(Revision tracking records)
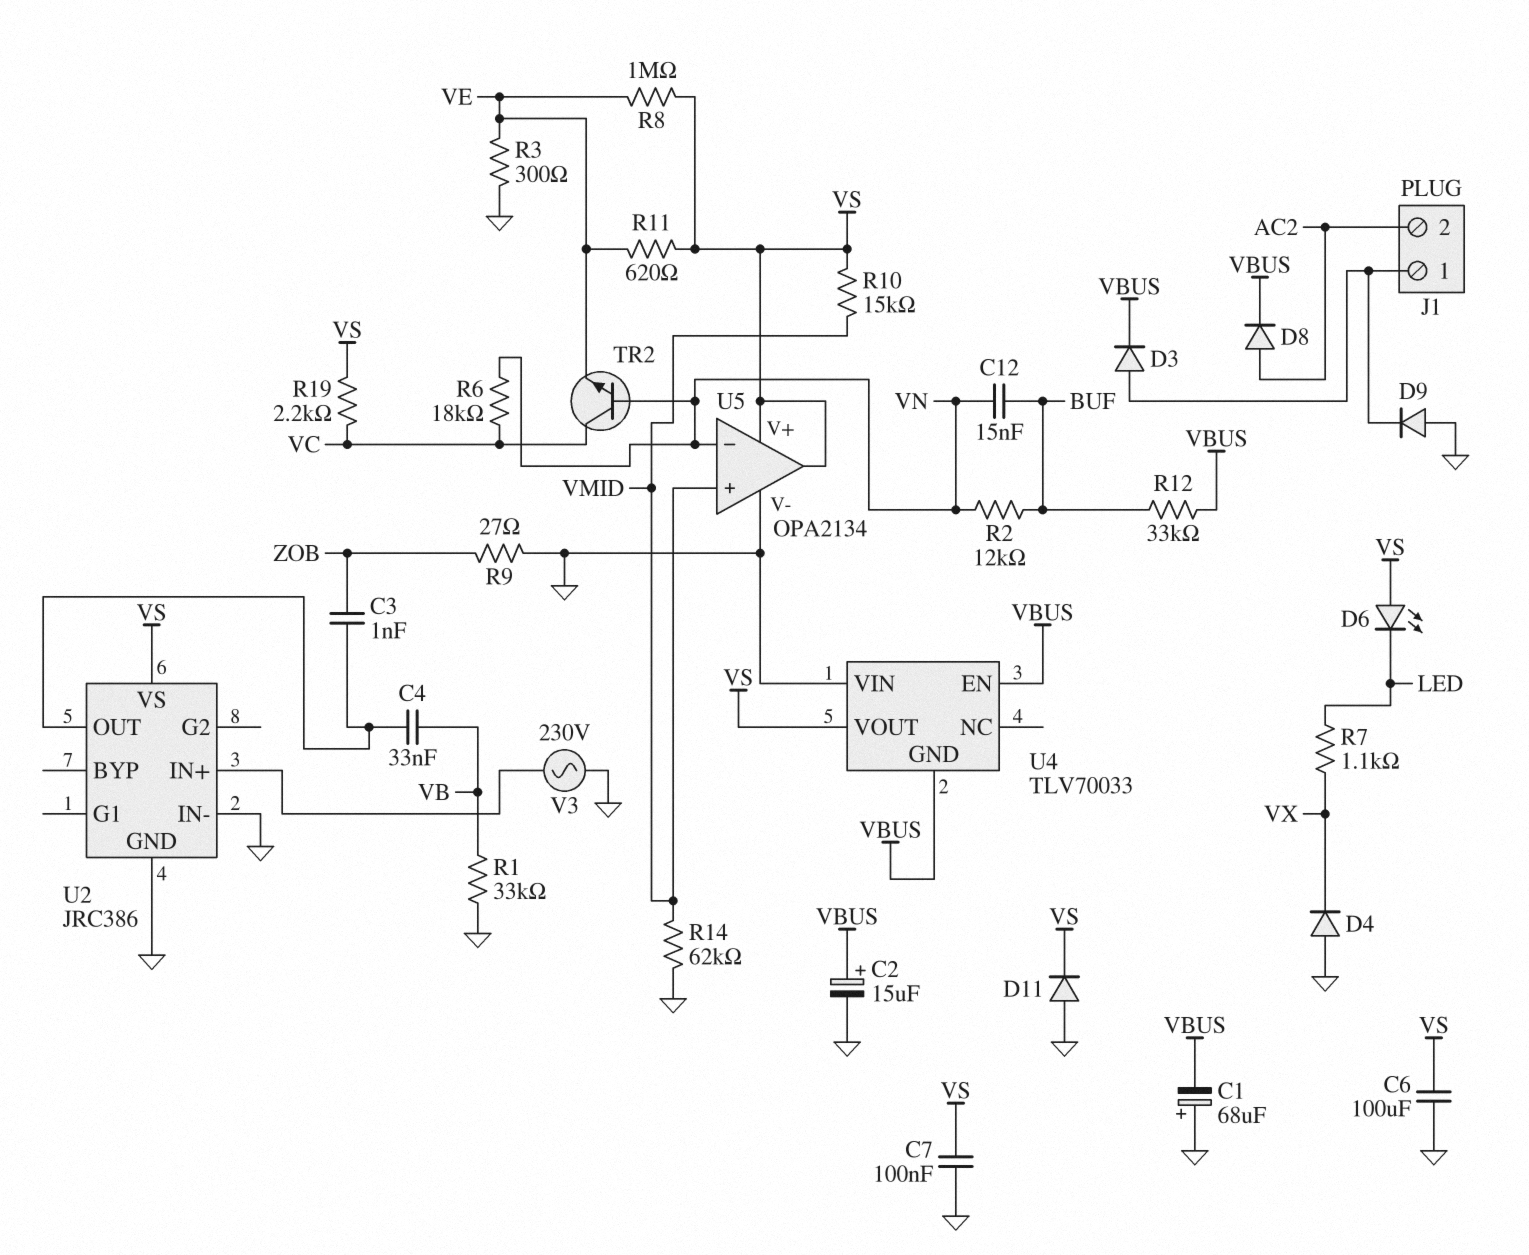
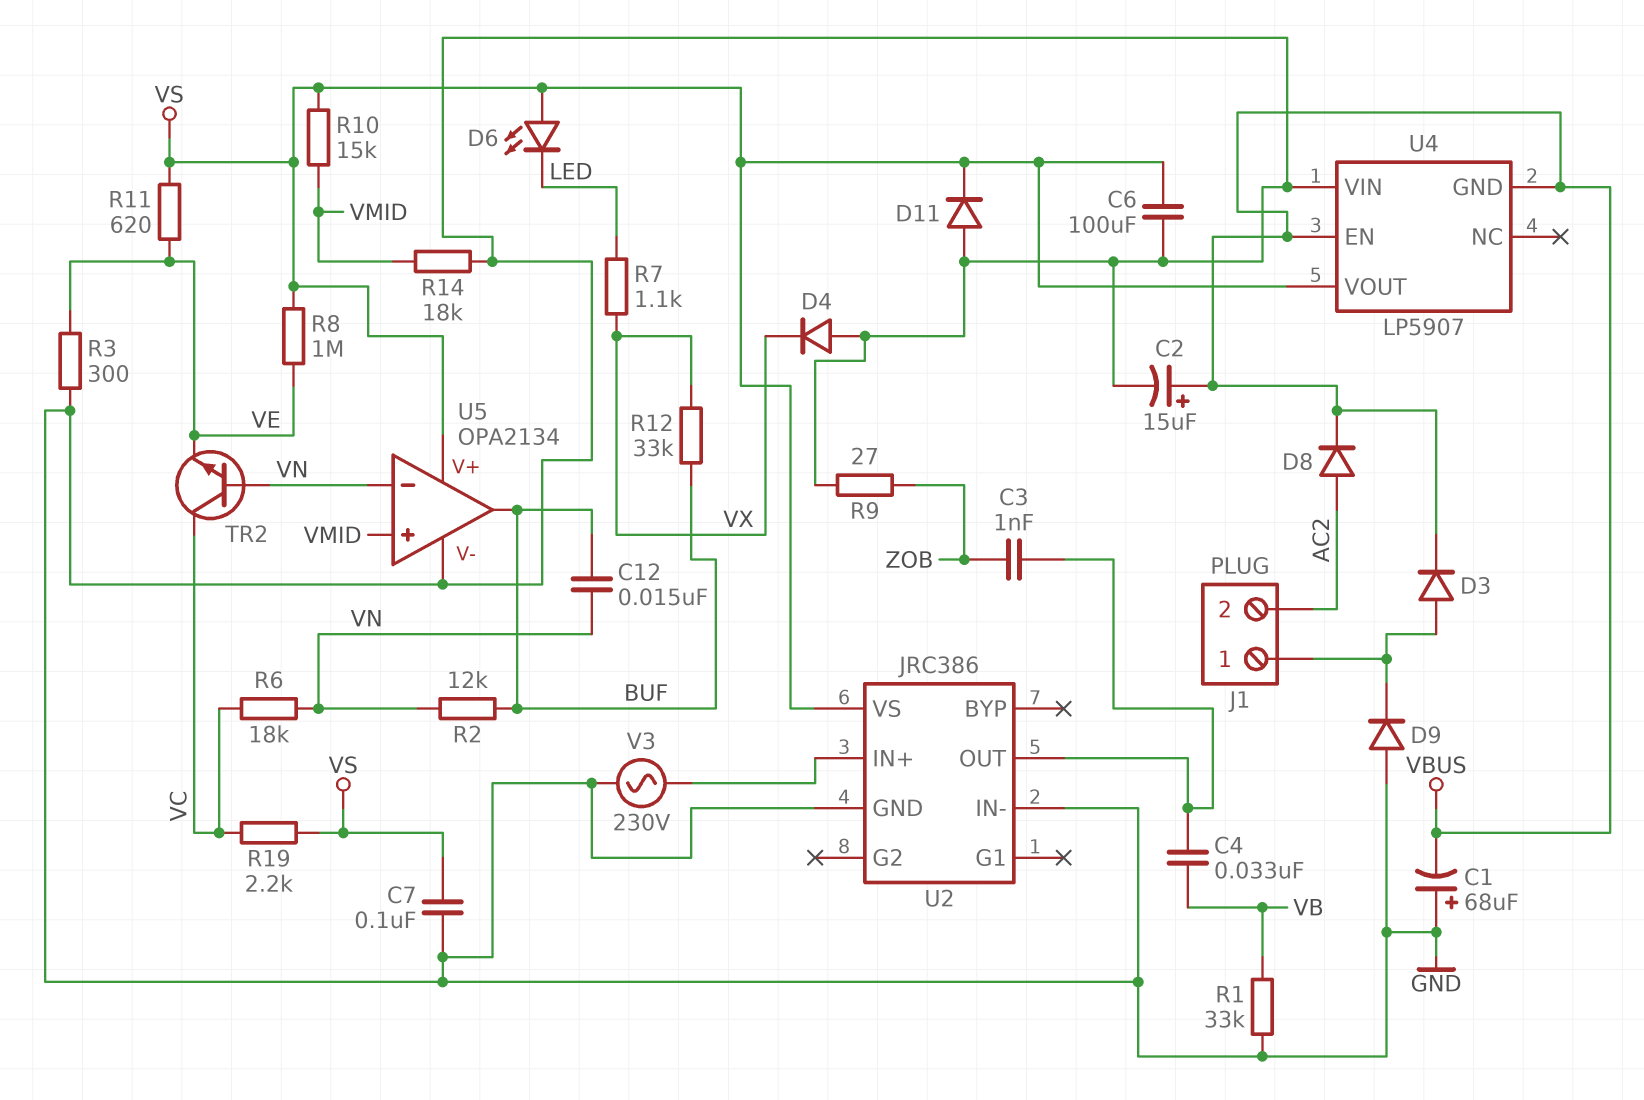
R12: 33k (BUF, VBUS) -> 33k (BUF, VX)
R14: 62k (GND, VMID) -> 18k (GND, VMID)
U4: TLV70033 -> LP5907
U5 pin out: VS -> BUF

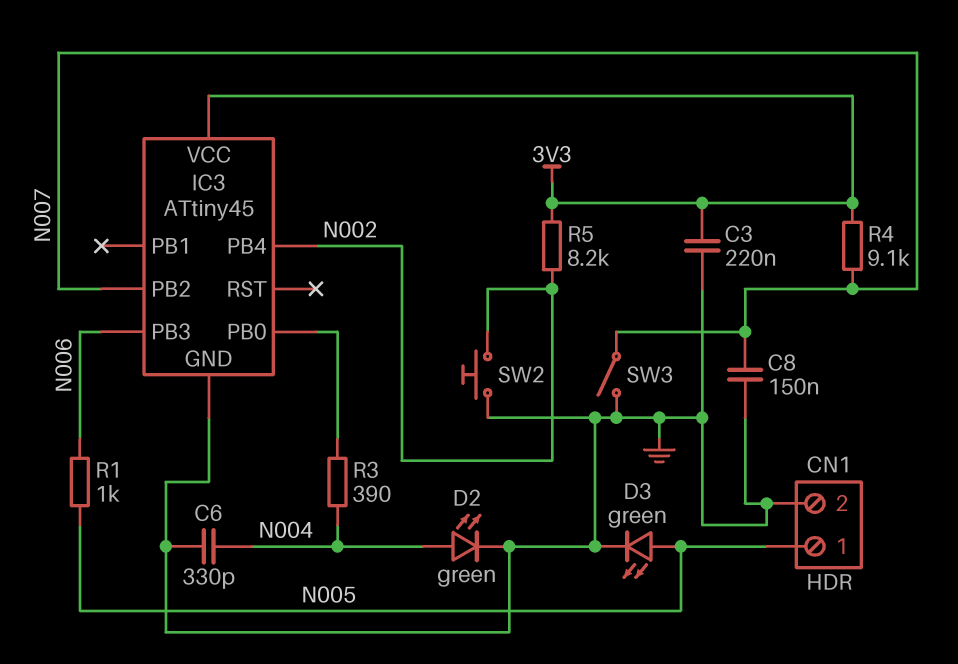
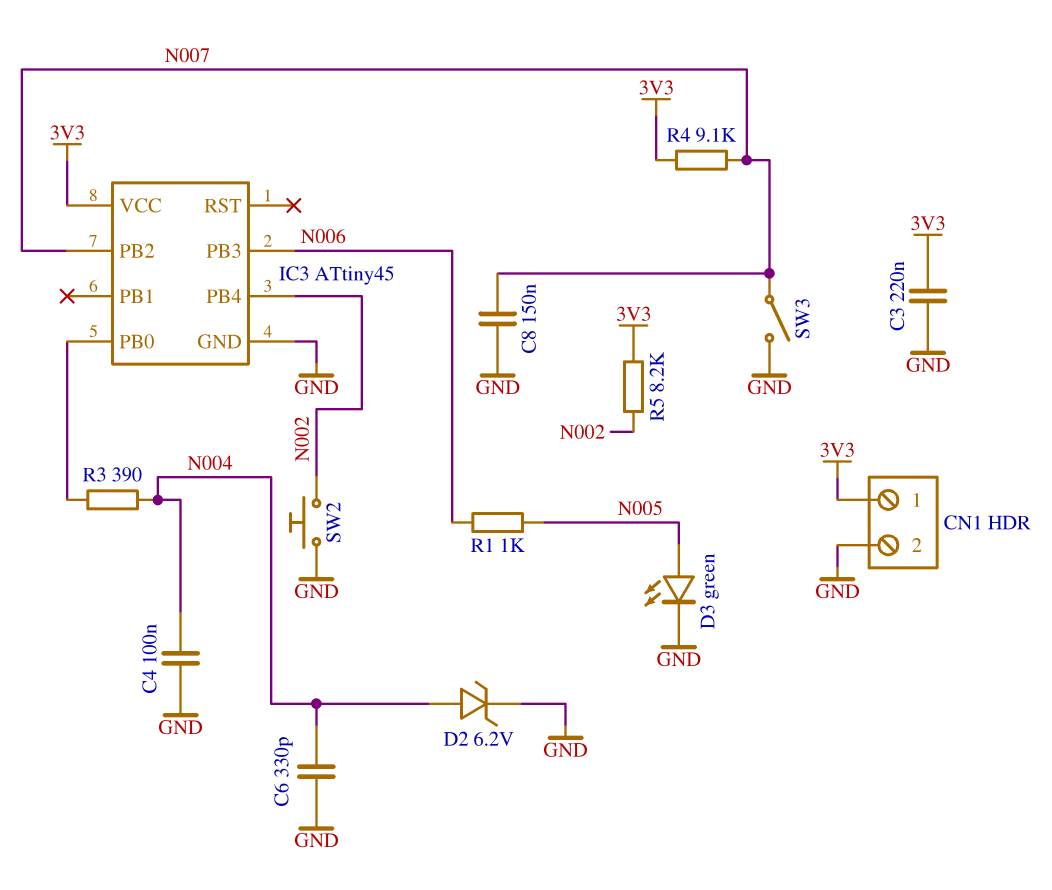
C4: none -> 100nF (GND, N004)
CN1 pin 1: N005 -> 3V3
D2: LED green (A N004, K GND) -> zener 6.2V (A N004, K GND)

### Goal of the exercise
Once the pictures are removed, print all the remaining data exactly as it stands.

### Answer box
R12: 33k (BUF, VBUS) -> 33k (BUF, VX)
R14: 62k (GND, VMID) -> 18k (GND, VMID)
U4: TLV70033 -> LP5907
U5 pin out: VS -> BUF

C4: none -> 100nF (GND, N004)
CN1 pin 1: N005 -> 3V3
D2: LED green (A N004, K GND) -> zener 6.2V (A N004, K GND)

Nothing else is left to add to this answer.